▶ _WHAT NEEDS TO BE DONE_
Every line from the one containing "C205: 4.7nF (GND, INT) -> 4.7nF (BUF, GND)" to the last line of the listing below should be given again exactly.

▶ _DATA FOR REVIEW_
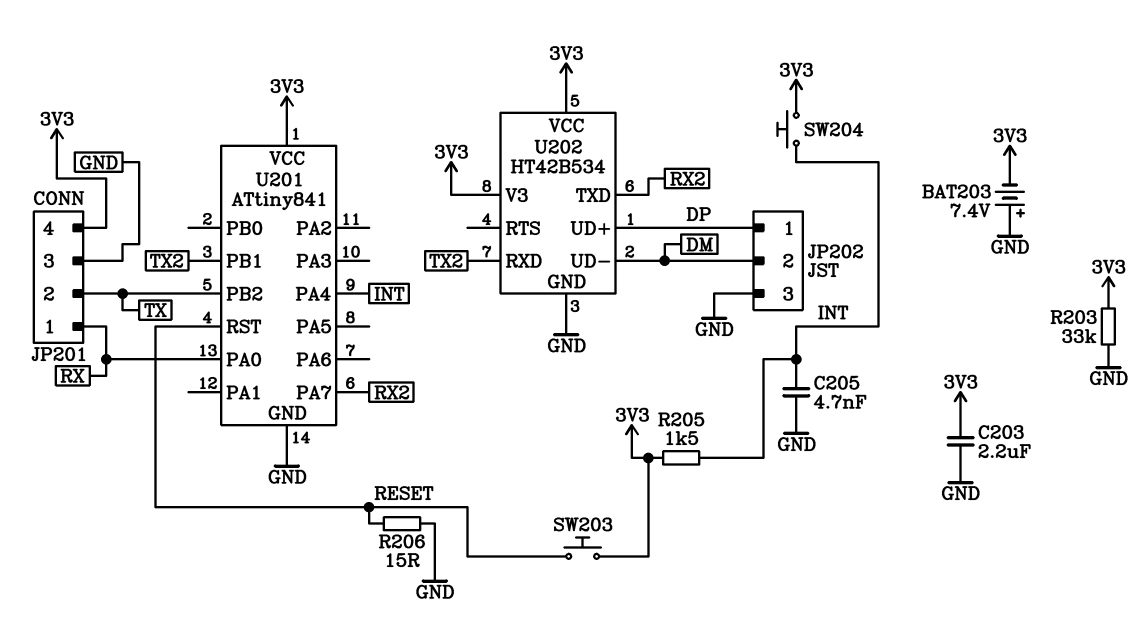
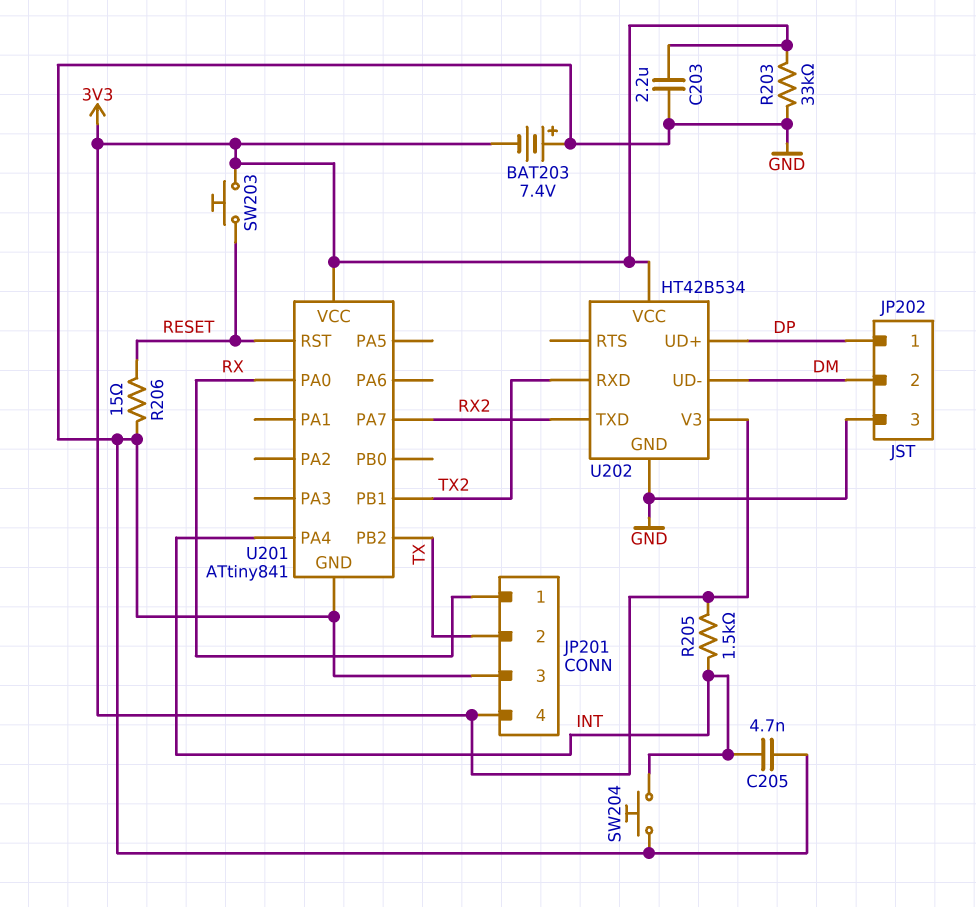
SW204: button (3V3, INT) -> button (GND, INT)

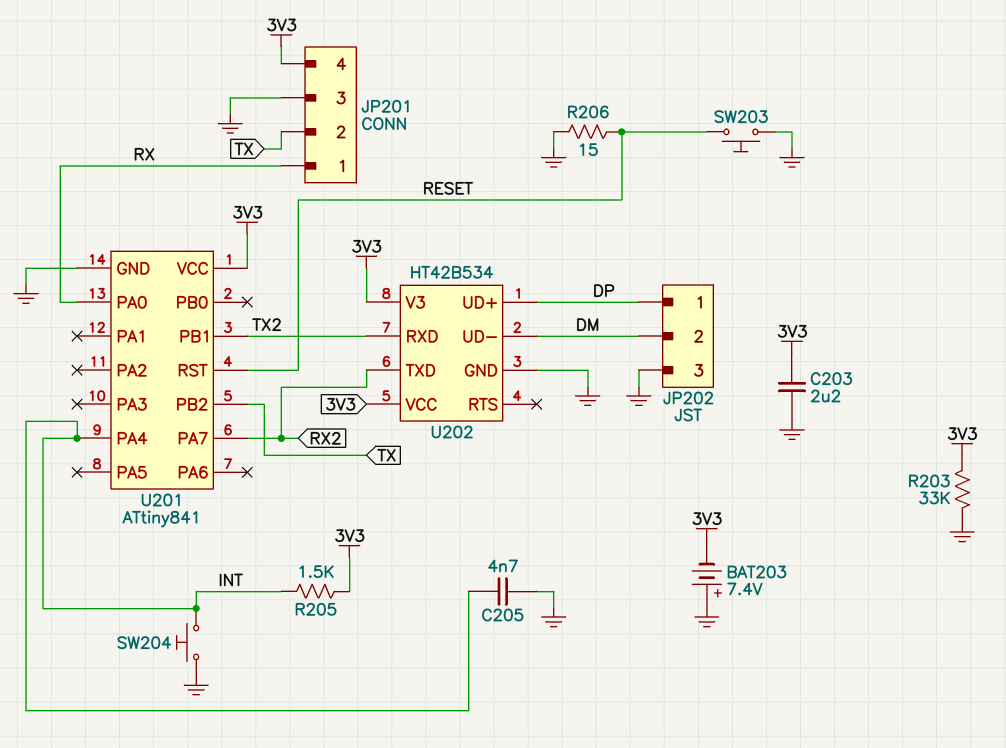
SW203: button (3V3, RESET) -> button (GND, RESET)

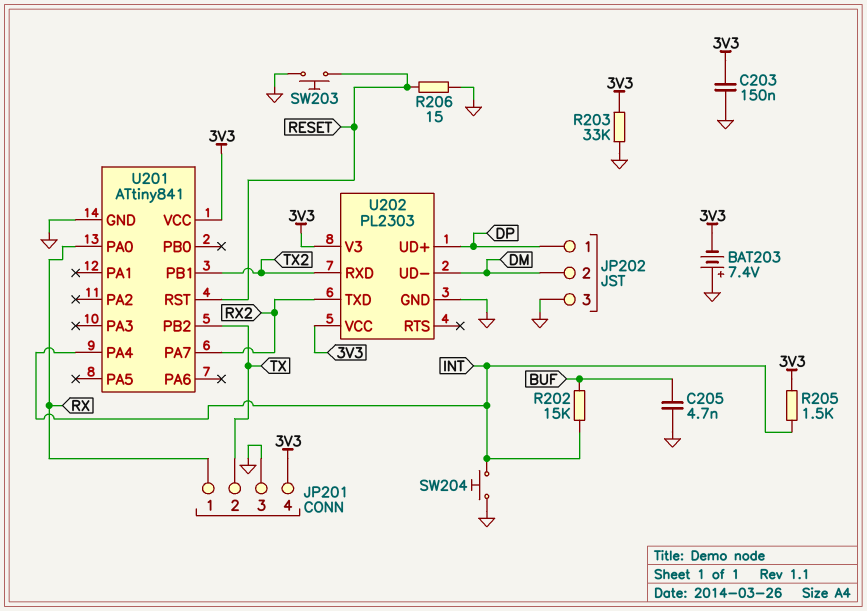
C203: 2.2uF (3V3, GND) -> 150nF (3V3, GND)
C205: 4.7nF (GND, INT) -> 4.7nF (BUF, GND)
R202: none -> 15k (BUF, INT)
U202: HT42B534 -> PL2303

▶ _RESULT_
C205: 4.7nF (GND, INT) -> 4.7nF (BUF, GND)
R202: none -> 15k (BUF, INT)
U202: HT42B534 -> PL2303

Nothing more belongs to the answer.